**Work request**.
Search the entries for the word "armchair" and pull out each line that has it.

**Data to use**.

───

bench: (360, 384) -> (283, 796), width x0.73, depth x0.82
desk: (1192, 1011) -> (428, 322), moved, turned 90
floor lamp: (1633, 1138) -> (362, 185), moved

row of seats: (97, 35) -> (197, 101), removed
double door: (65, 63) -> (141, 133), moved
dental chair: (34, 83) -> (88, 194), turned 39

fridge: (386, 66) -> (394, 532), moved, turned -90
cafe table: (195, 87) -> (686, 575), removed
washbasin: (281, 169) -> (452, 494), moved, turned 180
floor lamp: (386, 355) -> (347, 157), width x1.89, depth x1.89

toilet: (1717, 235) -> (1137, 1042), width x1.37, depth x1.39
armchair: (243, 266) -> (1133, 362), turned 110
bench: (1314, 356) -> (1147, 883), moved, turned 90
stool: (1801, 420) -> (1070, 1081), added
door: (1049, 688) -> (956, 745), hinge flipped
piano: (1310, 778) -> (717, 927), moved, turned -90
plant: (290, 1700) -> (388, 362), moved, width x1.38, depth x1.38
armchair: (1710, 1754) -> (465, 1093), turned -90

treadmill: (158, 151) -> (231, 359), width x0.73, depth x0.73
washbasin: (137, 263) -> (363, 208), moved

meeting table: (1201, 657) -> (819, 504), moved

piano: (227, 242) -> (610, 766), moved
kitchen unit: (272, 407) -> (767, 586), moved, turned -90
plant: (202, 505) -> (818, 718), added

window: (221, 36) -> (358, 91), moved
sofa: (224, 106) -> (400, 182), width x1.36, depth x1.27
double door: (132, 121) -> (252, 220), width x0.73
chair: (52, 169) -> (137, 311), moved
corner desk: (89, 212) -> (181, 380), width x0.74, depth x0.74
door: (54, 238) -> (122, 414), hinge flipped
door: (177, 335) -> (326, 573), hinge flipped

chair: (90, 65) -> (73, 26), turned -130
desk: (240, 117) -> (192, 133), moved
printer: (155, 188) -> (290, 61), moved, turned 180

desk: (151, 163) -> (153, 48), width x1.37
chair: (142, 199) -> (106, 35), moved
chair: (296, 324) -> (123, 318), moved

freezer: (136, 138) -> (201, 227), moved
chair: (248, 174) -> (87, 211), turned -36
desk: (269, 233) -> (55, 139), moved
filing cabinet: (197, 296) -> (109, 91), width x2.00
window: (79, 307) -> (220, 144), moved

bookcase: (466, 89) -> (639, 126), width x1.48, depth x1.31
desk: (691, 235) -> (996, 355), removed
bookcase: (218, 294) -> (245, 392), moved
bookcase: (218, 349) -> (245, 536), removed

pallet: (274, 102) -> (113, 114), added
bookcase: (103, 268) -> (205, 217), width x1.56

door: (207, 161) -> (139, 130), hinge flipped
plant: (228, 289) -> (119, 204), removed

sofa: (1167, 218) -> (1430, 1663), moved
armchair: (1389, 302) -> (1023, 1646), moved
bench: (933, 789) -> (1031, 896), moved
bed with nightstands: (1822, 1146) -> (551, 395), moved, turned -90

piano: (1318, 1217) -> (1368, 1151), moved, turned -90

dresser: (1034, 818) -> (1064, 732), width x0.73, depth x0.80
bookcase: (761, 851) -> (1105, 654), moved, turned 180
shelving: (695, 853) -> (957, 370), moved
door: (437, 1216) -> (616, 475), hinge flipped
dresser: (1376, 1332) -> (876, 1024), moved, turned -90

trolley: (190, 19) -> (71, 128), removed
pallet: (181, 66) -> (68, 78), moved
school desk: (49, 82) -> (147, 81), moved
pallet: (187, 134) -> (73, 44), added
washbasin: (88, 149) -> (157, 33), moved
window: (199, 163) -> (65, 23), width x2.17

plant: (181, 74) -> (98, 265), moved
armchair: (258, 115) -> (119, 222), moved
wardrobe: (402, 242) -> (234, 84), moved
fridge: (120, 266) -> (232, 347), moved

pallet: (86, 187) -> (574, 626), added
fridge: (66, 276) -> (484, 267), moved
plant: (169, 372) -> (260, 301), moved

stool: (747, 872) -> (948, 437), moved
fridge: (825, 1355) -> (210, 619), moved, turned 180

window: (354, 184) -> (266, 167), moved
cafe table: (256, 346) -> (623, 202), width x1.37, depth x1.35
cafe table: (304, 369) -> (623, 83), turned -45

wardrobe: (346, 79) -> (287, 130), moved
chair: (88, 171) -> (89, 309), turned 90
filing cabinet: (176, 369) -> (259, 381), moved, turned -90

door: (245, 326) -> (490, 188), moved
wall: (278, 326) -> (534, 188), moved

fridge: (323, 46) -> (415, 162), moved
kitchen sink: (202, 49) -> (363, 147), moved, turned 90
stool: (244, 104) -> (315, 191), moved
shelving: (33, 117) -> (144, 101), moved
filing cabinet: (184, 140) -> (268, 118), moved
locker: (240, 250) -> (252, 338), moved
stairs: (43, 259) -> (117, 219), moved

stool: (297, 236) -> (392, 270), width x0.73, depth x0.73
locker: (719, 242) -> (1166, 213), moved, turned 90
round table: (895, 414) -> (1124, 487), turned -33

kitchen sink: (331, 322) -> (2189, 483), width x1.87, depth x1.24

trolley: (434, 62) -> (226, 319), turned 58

───

**The completed task**.
armchair: (243, 266) -> (1133, 362), turned 110
armchair: (1710, 1754) -> (465, 1093), turned -90
armchair: (1389, 302) -> (1023, 1646), moved
armchair: (258, 115) -> (119, 222), moved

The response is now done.